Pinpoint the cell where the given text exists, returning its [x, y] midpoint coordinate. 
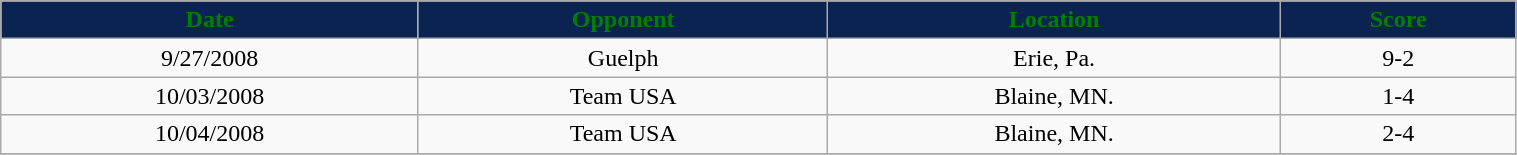
9/27/2008 [210, 58]
Erie, Pa. [1054, 58]
Opponent [622, 20]
2-4 [1398, 134]
10/04/2008 [210, 134]
Date [210, 20]
1-4 [1398, 96]
10/03/2008 [210, 96]
Score [1398, 20]
Guelph [622, 58]
9-2 [1398, 58]
Location [1054, 20]
Determine the (X, Y) coordinate at the center of the cell enclosing the given text.  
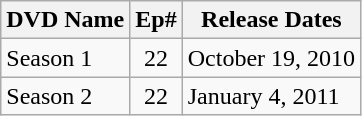
October 19, 2010 (271, 58)
January 4, 2011 (271, 96)
Season 1 (66, 58)
Release Dates (271, 20)
DVD Name (66, 20)
Season 2 (66, 96)
Ep# (156, 20)
Output the (x, y) coordinate of the center of the cell containing the given text.  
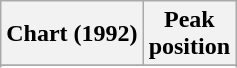
Peakposition (189, 34)
Chart (1992) (72, 34)
Search for the cell housing the specified text and yield its [x, y] center coordinate. 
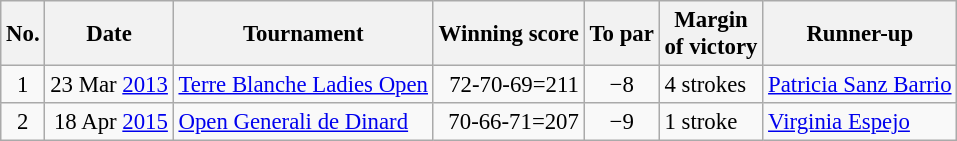
23 Mar 2013 [109, 85]
−9 [622, 122]
Terre Blanche Ladies Open [303, 85]
No. [23, 34]
Patricia Sanz Barrio [860, 85]
Runner-up [860, 34]
4 strokes [711, 85]
1 stroke [711, 122]
Virginia Espejo [860, 122]
To par [622, 34]
Winning score [508, 34]
Tournament [303, 34]
72-70-69=211 [508, 85]
2 [23, 122]
1 [23, 85]
Open Generali de Dinard [303, 122]
Marginof victory [711, 34]
Date [109, 34]
−8 [622, 85]
18 Apr 2015 [109, 122]
70-66-71=207 [508, 122]
Detect which cell encompasses the target text, then output its [x, y] center coordinate. 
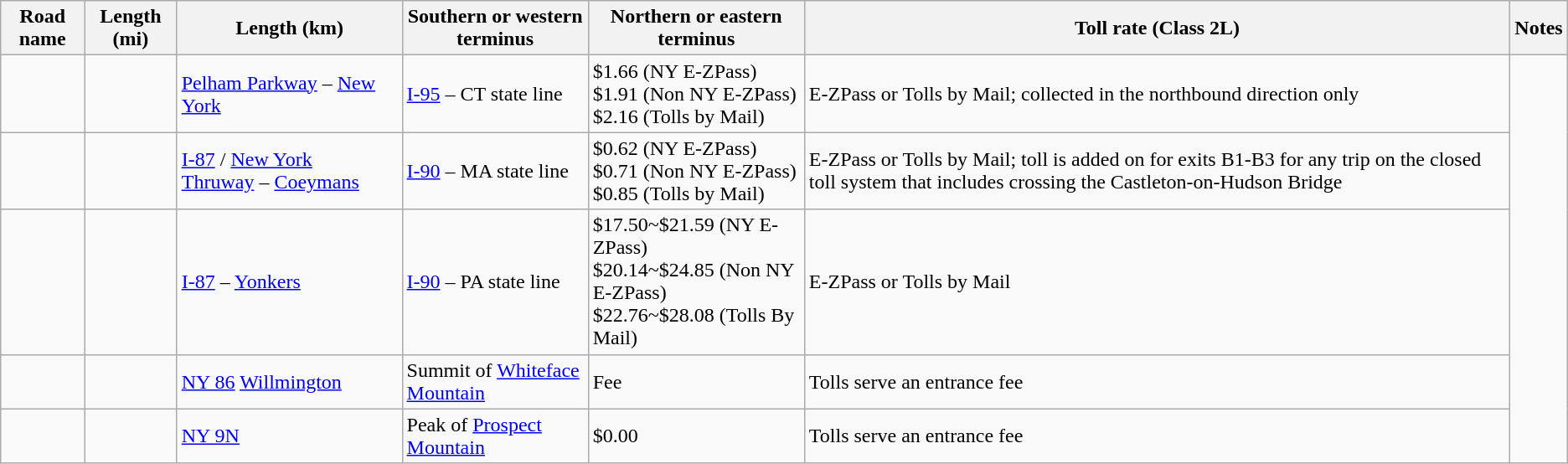
Length (km) [290, 28]
Road name [43, 28]
$1.66 (NY E-ZPass)$1.91 (Non NY E-ZPass)$2.16 (Tolls by Mail) [696, 94]
Northern or eastern terminus [696, 28]
Length (mi) [131, 28]
E-ZPass or Tolls by Mail; collected in the northbound direction only [1157, 94]
$17.50~$21.59 (NY E-ZPass)$20.14~$24.85 (Non NY E-ZPass)$22.76~$28.08 (Tolls By Mail) [696, 281]
Summit of Whiteface Mountain [495, 382]
I-95 – CT state line [495, 94]
$0.62 (NY E-ZPass)$0.71 (Non NY E-ZPass)$0.85 (Tolls by Mail) [696, 171]
NY 9N [290, 436]
NY 86 Willmington [290, 382]
I-90 – MA state line [495, 171]
E-ZPass or Tolls by Mail [1157, 281]
Pelham Parkway – New York [290, 94]
I-87 / New York Thruway – Coeymans [290, 171]
Toll rate (Class 2L) [1157, 28]
I-90 – PA state line [495, 281]
Fee [696, 382]
Notes [1539, 28]
Southern or western terminus [495, 28]
Peak of Prospect Mountain [495, 436]
I-87 – Yonkers [290, 281]
$0.00 [696, 436]
Provide the (x, y) coordinate of the cell's center where the given text is located.  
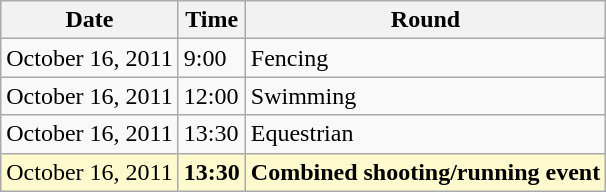
Round (425, 20)
Fencing (425, 58)
Equestrian (425, 134)
9:00 (212, 58)
Time (212, 20)
Combined shooting/running event (425, 172)
Swimming (425, 96)
12:00 (212, 96)
Date (90, 20)
Return [X, Y] of the center of cell containing provided text 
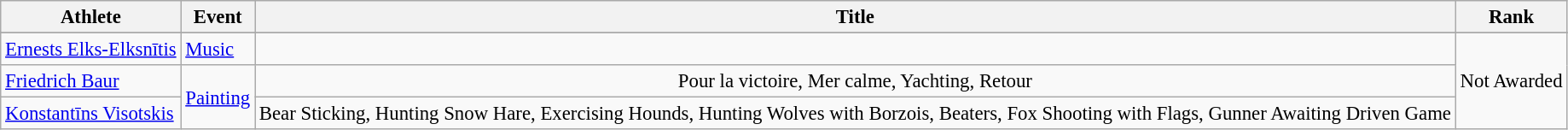
Bear Sticking, Hunting Snow Hare, Exercising Hounds, Hunting Wolves with Borzois, Beaters, Fox Shooting with Flags, Gunner Awaiting Driven Game [855, 113]
Event [218, 17]
Pour la victoire, Mer calme, Yachting, Retour [855, 81]
Painting [218, 97]
Athlete [90, 17]
Music [218, 49]
Ernests Elks-Elksnītis [90, 49]
Konstantīns Visotskis [90, 113]
Rank [1512, 17]
Not Awarded [1512, 82]
Friedrich Baur [90, 81]
Title [855, 17]
Pinpoint the cell where the given text exists, returning its (x, y) midpoint coordinate. 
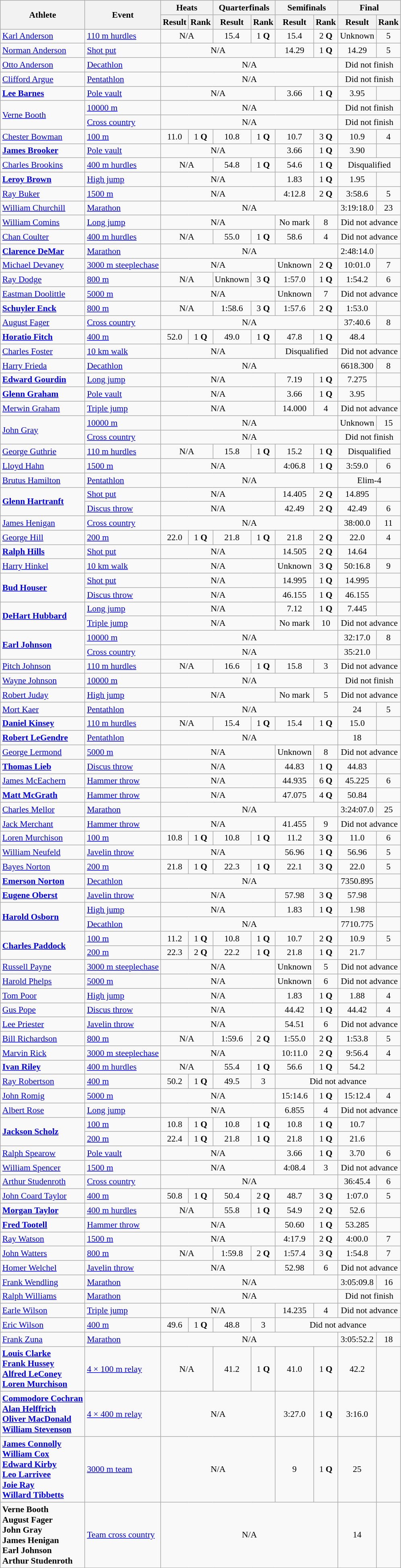
15.0 (357, 723)
Norman Anderson (43, 51)
1:53.0 (357, 308)
Brutus Hamilton (43, 480)
Edward Gourdin (43, 380)
14.235 (294, 1310)
Karl Anderson (43, 36)
3:58.6 (357, 194)
John Coard Taylor (43, 1196)
11 (388, 523)
Lee Barnes (43, 94)
1:57.6 (294, 308)
35:21.0 (357, 652)
3.90 (357, 151)
John Gray (43, 430)
Commodore Cochran Alan Helffrich Oliver MacDonald William Stevenson (43, 1414)
15 (388, 423)
1.88 (357, 995)
Eugene Oberst (43, 895)
Heats (186, 8)
50.8 (174, 1196)
15:14.6 (294, 1096)
Merwin Graham (43, 409)
William Comins (43, 223)
1:55.0 (294, 1038)
50.84 (357, 795)
Harry Hinkel (43, 566)
Ray Dodge (43, 280)
14.405 (294, 494)
2:48:14.0 (357, 251)
Jackson Scholz (43, 1131)
Verne Booth August Fager John Gray James Henigan Earl Johnson Arthur Studenroth (43, 1534)
Semifinals (307, 8)
Charles Brookins (43, 165)
Glenn Graham (43, 394)
21.7 (357, 952)
47.075 (294, 795)
Matt McGrath (43, 795)
23 (388, 208)
Harry Frieda (43, 366)
William Churchill (43, 208)
52.0 (174, 337)
41.2 (232, 1369)
4:08.4 (294, 1167)
3:19:18.0 (357, 208)
Otto Anderson (43, 65)
55.4 (232, 1067)
54.9 (294, 1210)
Bayes Norton (43, 867)
10:01.0 (357, 265)
Fred Tootell (43, 1224)
4 × 100 m relay (123, 1369)
1:59.6 (232, 1038)
1:07.0 (357, 1196)
1:57.0 (294, 280)
Robert LeGendre (43, 738)
52.98 (294, 1267)
7.275 (357, 380)
1:57.4 (294, 1253)
49.5 (232, 1081)
3:05:52.2 (357, 1339)
32:17.0 (357, 638)
24 (357, 709)
41.0 (294, 1369)
Eastman Doolittle (43, 294)
Pitch Johnson (43, 666)
Glenn Hartranft (43, 501)
21.6 (357, 1139)
Horatio Fitch (43, 337)
Harold Osborn (43, 917)
50:16.8 (357, 566)
55.8 (232, 1210)
14 (357, 1534)
John Watters (43, 1253)
Chester Bowman (43, 137)
Harold Phelps (43, 981)
Bill Richardson (43, 1038)
Quarterfinals (244, 8)
James McEachern (43, 781)
Charles Foster (43, 351)
14.000 (294, 409)
John Romig (43, 1096)
Ray Robertson (43, 1081)
Team cross country (123, 1534)
James Henigan (43, 523)
Michael Devaney (43, 265)
Homer Welchel (43, 1267)
3.70 (357, 1153)
Tom Poor (43, 995)
DeHart Hubbard (43, 616)
50.2 (174, 1081)
58.6 (294, 237)
54.2 (357, 1067)
William Neufeld (43, 852)
3:24:07.0 (357, 809)
Ivan Riley (43, 1067)
4:06.8 (294, 466)
Loren Murchison (43, 838)
14.64 (357, 552)
3000 m team (123, 1469)
4:17.9 (294, 1239)
James Connolly William Cox Edward Kirby Leo Larrivee Joie Ray Willard Tibbetts (43, 1469)
22.2 (232, 952)
53.285 (357, 1224)
Lloyd Hahn (43, 466)
Morgan Taylor (43, 1210)
47.8 (294, 337)
George Lermond (43, 752)
Gus Pope (43, 1010)
Event (123, 14)
Clifford Argue (43, 79)
Bud Houser (43, 587)
Eric Wilson (43, 1325)
Marvin Rick (43, 1053)
55.0 (232, 237)
7.12 (294, 609)
Verne Booth (43, 115)
Charles Mellor (43, 809)
7350.895 (357, 881)
10 (326, 623)
Ray Buker (43, 194)
37:40.6 (357, 323)
Ralph Williams (43, 1296)
54.6 (294, 165)
Arthur Studenroth (43, 1181)
15.2 (294, 452)
54.8 (232, 165)
4:12.8 (294, 194)
1:54.2 (357, 280)
Jack Merchant (43, 824)
9:56.4 (357, 1053)
Wayne Johnson (43, 681)
4:00.0 (357, 1239)
42.2 (357, 1369)
1:53.8 (357, 1038)
56.6 (294, 1067)
Earle Wilson (43, 1310)
Final (369, 8)
James Brooker (43, 151)
Ralph Spearow (43, 1153)
George Hill (43, 537)
Elim-4 (369, 480)
Robert Juday (43, 695)
1.98 (357, 910)
Charles Paddock (43, 945)
George Guthrie (43, 452)
Ray Watson (43, 1239)
41.455 (294, 824)
22.4 (174, 1139)
54.51 (294, 1024)
Earl Johnson (43, 644)
16.6 (232, 666)
52.6 (357, 1210)
Leroy Brown (43, 180)
6 Q (326, 781)
4 × 400 m relay (123, 1414)
Louis Clarke Frank Hussey Alfred LeConey Loren Murchison (43, 1369)
6.855 (294, 1110)
22.1 (294, 867)
16 (388, 1282)
7.19 (294, 380)
10:11.0 (294, 1053)
1:59.8 (232, 1253)
3:27.0 (294, 1414)
14.505 (294, 552)
Russell Payne (43, 967)
Schuyler Enck (43, 308)
1:58.6 (232, 308)
49.0 (232, 337)
48.7 (294, 1196)
7.445 (357, 609)
1:54.8 (357, 1253)
15:12.4 (357, 1096)
Emerson Norton (43, 881)
7710.775 (357, 924)
3:59.0 (357, 466)
Mort Kaer (43, 709)
3:16.0 (357, 1414)
48.4 (357, 337)
William Spencer (43, 1167)
1.95 (357, 180)
50.4 (232, 1196)
36:45.4 (357, 1181)
Daniel Kinsey (43, 723)
Thomas Lieb (43, 766)
38:00.0 (357, 523)
Clarence DeMar (43, 251)
Athlete (43, 14)
49.6 (174, 1325)
August Fager (43, 323)
Albert Rose (43, 1110)
4 Q (326, 795)
48.8 (232, 1325)
Frank Wendling (43, 1282)
Frank Zuna (43, 1339)
6618.300 (357, 366)
3:05:09.8 (357, 1282)
Lee Priester (43, 1024)
Ralph Hills (43, 552)
Chan Coulter (43, 237)
44.935 (294, 781)
50.60 (294, 1224)
14.895 (357, 494)
45.225 (357, 781)
Locate the cell with the specified text and output its (x, y) center coordinate. 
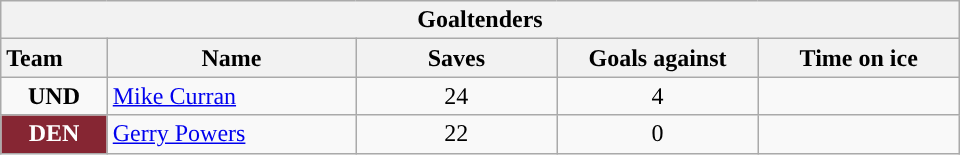
Name (232, 58)
24 (456, 96)
Team (54, 58)
Goaltenders (480, 20)
Time on ice (858, 58)
0 (658, 134)
22 (456, 134)
UND (54, 96)
Gerry Powers (232, 134)
4 (658, 96)
DEN (54, 134)
Saves (456, 58)
Mike Curran (232, 96)
Goals against (658, 58)
For the text-containing cell, return its midpoint in [X, Y] coordinate format. 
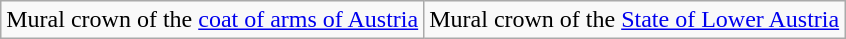
Mural crown of the coat of arms of Austria [212, 20]
Mural crown of the State of Lower Austria [634, 20]
Pinpoint the cell where the given text exists, returning its [X, Y] midpoint coordinate. 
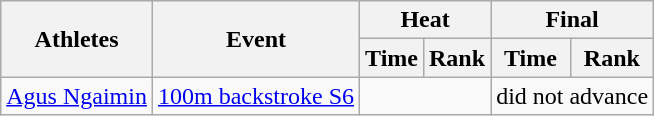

○ ○ ○ ○ ○

YOUR GOAL
Please copy the material from the line with "October 19, 2010 (271, 58)" to the line with "Return [X, Y]", including both of those lines but leaving out the pictures.

THE RESPONSE
October 19, 2010 (271, 58)
January 4, 2011 (271, 96)
Season 1 (66, 58)
Release Dates (271, 20)
DVD Name (66, 20)
Season 2 (66, 96)
Ep# (156, 20)
Output the (x, y) coordinate of the center of the cell containing the given text.  
Peakposition (189, 34)
Chart (1992) (72, 34)
Search for the cell housing the specified text and yield its [x, y] center coordinate. 
23 Mar 2013 [109, 85]
−9 [622, 122]
Terre Blanche Ladies Open [303, 85]
No. [23, 34]
Patricia Sanz Barrio [860, 85]
Runner-up [860, 34]
4 strokes [711, 85]
1 stroke [711, 122]
Virginia Espejo [860, 122]
To par [622, 34]
Winning score [508, 34]
Tournament [303, 34]
72-70-69=211 [508, 85]
2 [23, 122]
1 [23, 85]
Open Generali de Dinard [303, 122]
Marginof victory [711, 34]
Date [109, 34]
−8 [622, 85]
18 Apr 2015 [109, 122]
70-66-71=207 [508, 122]
Detect which cell encompasses the target text, then output its [x, y] center coordinate. 
Length (km) [290, 28]
Road name [43, 28]
$1.66 (NY E-ZPass)$1.91 (Non NY E-ZPass)$2.16 (Tolls by Mail) [696, 94]
Northern or eastern terminus [696, 28]
Length (mi) [131, 28]
E-ZPass or Tolls by Mail; collected in the northbound direction only [1157, 94]
$17.50~$21.59 (NY E-ZPass)$20.14~$24.85 (Non NY E-ZPass)$22.76~$28.08 (Tolls By Mail) [696, 281]
Summit of Whiteface Mountain [495, 382]
I-95 – CT state line [495, 94]
$0.62 (NY E-ZPass)$0.71 (Non NY E-ZPass)$0.85 (Tolls by Mail) [696, 171]
NY 9N [290, 436]
NY 86 Willmington [290, 382]
I-90 – MA state line [495, 171]
E-ZPass or Tolls by Mail [1157, 281]
Pelham Parkway – New York [290, 94]
I-87 / New York Thruway – Coeymans [290, 171]
Toll rate (Class 2L) [1157, 28]
I-90 – PA state line [495, 281]
Fee [696, 382]
Notes [1539, 28]
Southern or western terminus [495, 28]
Peak of Prospect Mountain [495, 436]
I-87 – Yonkers [290, 281]
$0.00 [696, 436]
Provide the (x, y) coordinate of the cell's center where the given text is located.  
Round (425, 20)
Fencing (425, 58)
Equestrian (425, 134)
9:00 (212, 58)
Time (212, 20)
Combined shooting/running event (425, 172)
Swimming (425, 96)
12:00 (212, 96)
Date (90, 20)
Return [X, Y] of the center of cell containing provided text 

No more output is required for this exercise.